### Records
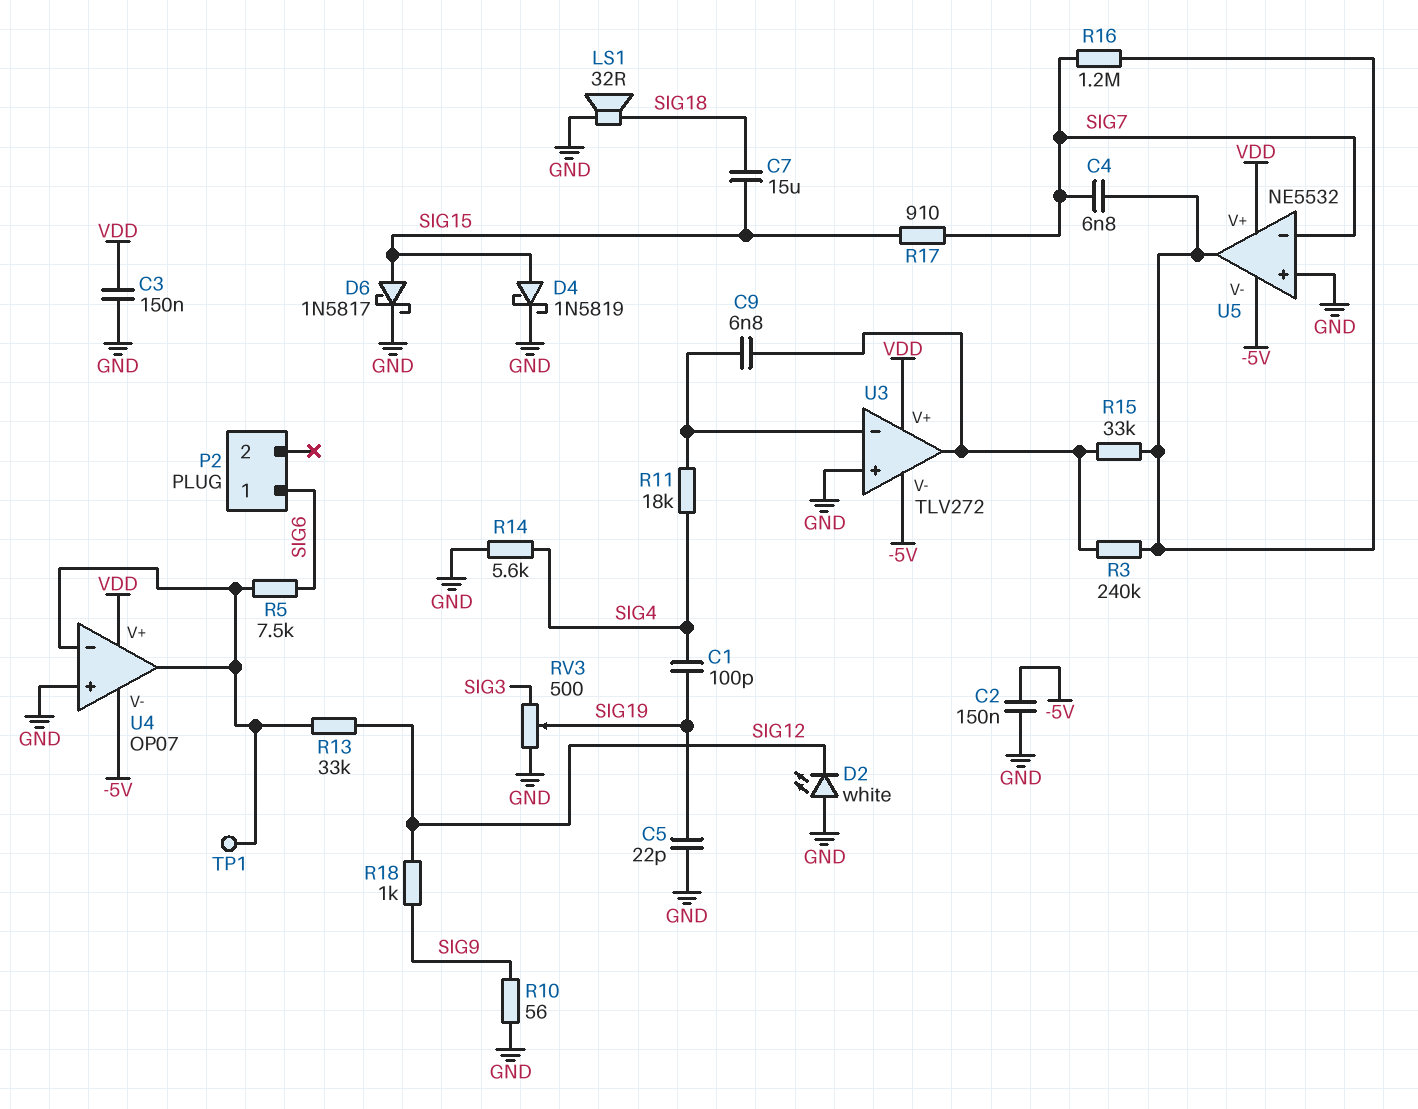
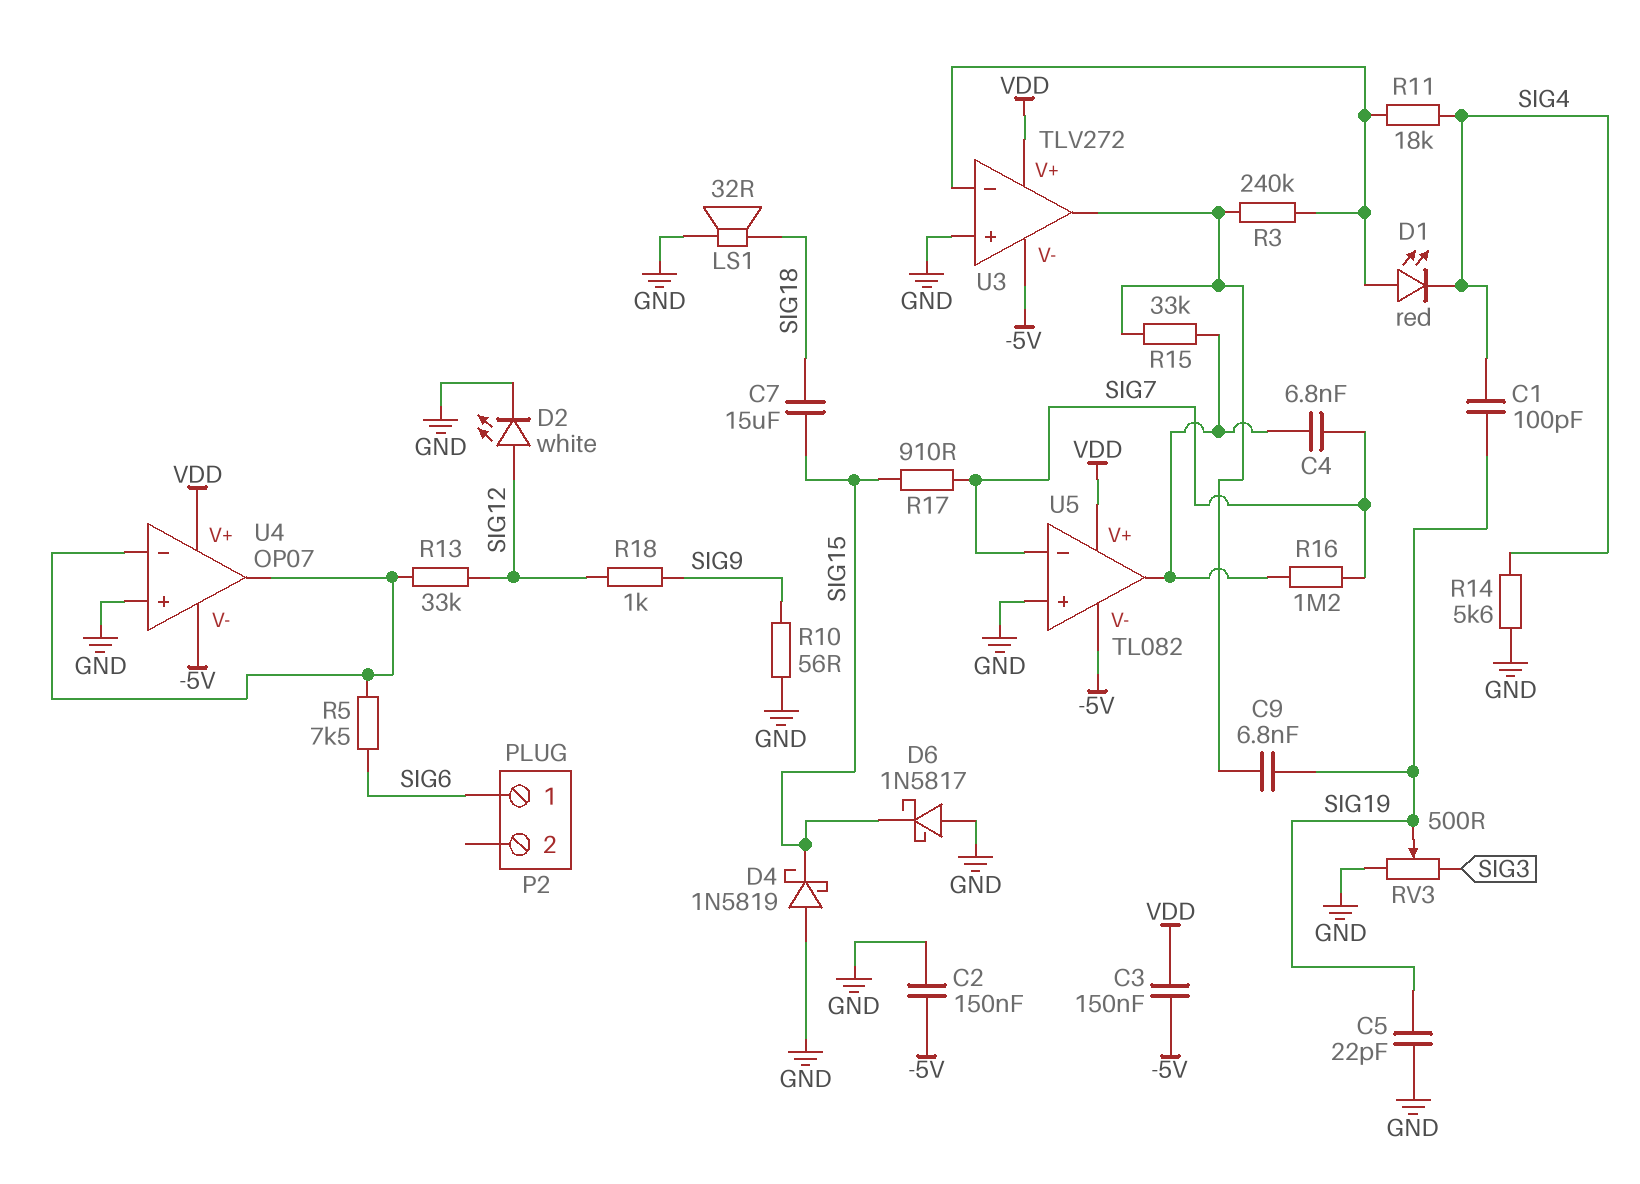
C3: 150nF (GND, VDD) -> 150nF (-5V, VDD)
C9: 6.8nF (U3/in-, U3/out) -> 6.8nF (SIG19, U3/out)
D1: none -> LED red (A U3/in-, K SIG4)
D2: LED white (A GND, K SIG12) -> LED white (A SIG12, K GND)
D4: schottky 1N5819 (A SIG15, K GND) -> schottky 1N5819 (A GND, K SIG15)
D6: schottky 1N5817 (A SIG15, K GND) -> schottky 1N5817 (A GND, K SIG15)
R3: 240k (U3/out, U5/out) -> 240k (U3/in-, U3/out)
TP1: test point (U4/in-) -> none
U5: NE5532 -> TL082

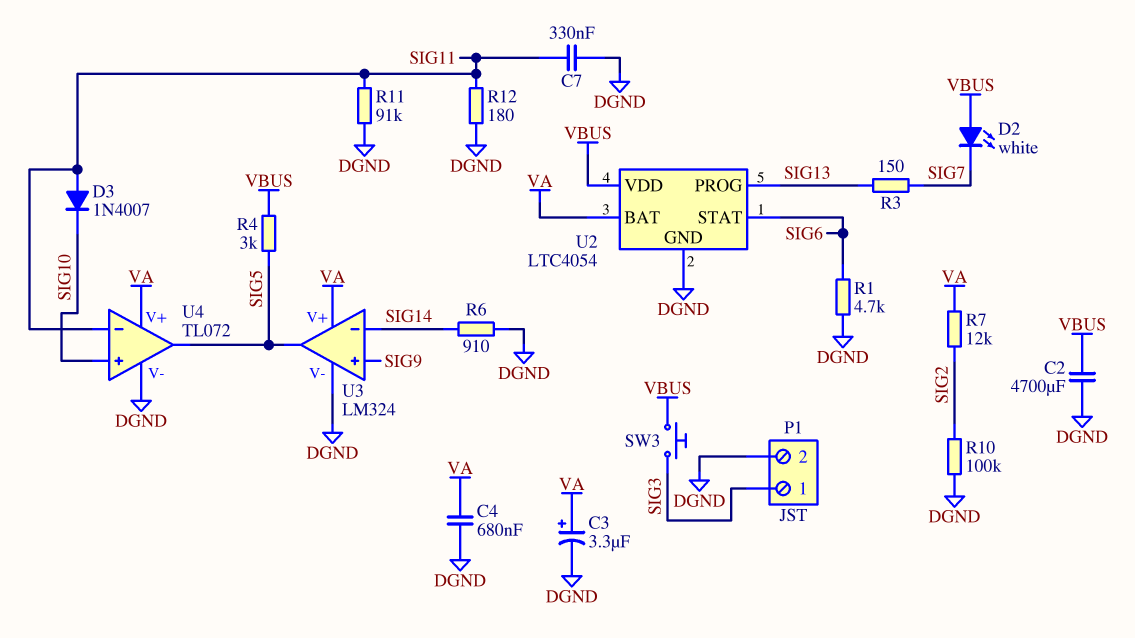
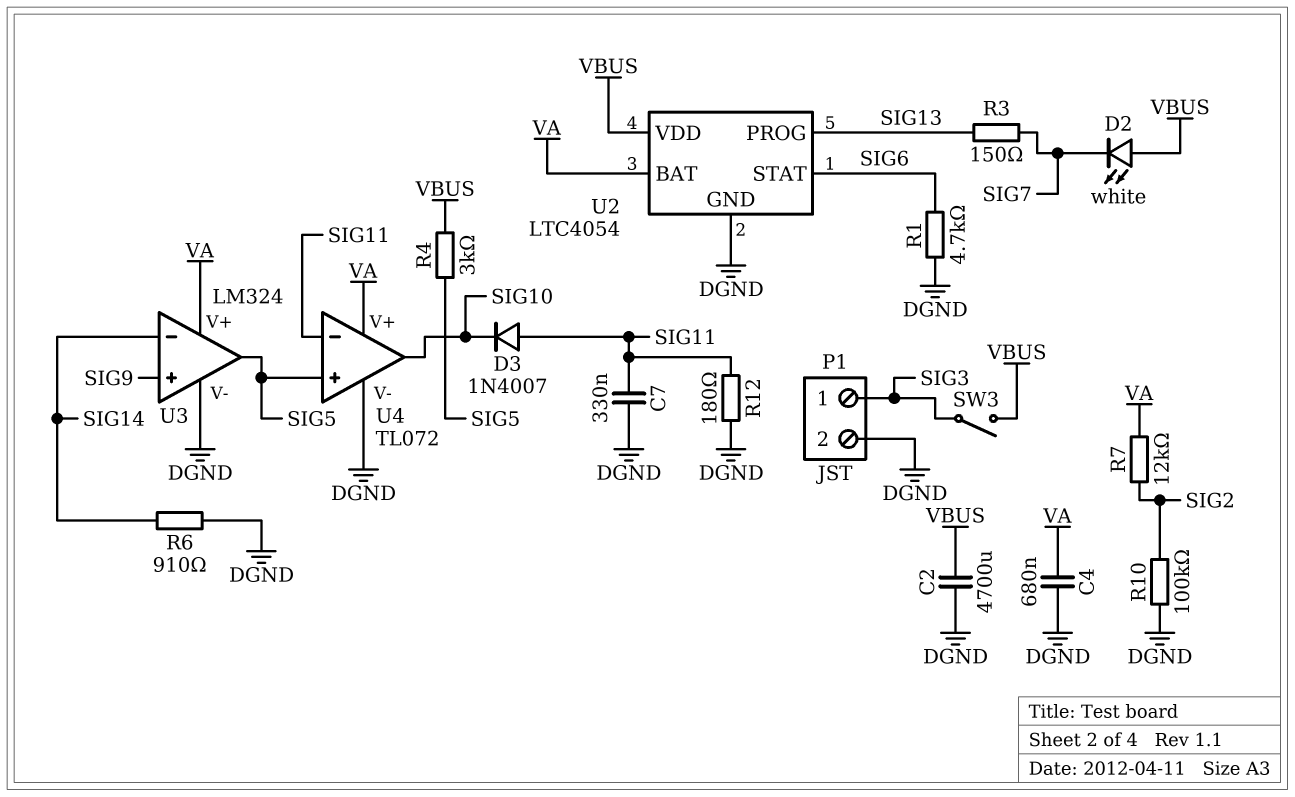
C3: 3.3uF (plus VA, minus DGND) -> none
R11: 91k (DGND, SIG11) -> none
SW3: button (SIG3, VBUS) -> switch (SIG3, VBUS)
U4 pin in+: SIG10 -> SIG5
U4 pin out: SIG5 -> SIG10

### About this exercise
What is needed is an exact copy of only the lines from the line containing "D1: none -> LED red (A U3/in-, K SIG4)" through the last line of the entries, inclusive, without the pictures.

### Response area
D1: none -> LED red (A U3/in-, K SIG4)
D2: LED white (A GND, K SIG12) -> LED white (A SIG12, K GND)
D4: schottky 1N5819 (A SIG15, K GND) -> schottky 1N5819 (A GND, K SIG15)
D6: schottky 1N5817 (A SIG15, K GND) -> schottky 1N5817 (A GND, K SIG15)
R3: 240k (U3/out, U5/out) -> 240k (U3/in-, U3/out)
TP1: test point (U4/in-) -> none
U5: NE5532 -> TL082

C3: 3.3uF (plus VA, minus DGND) -> none
R11: 91k (DGND, SIG11) -> none
SW3: button (SIG3, VBUS) -> switch (SIG3, VBUS)
U4 pin in+: SIG10 -> SIG5
U4 pin out: SIG5 -> SIG10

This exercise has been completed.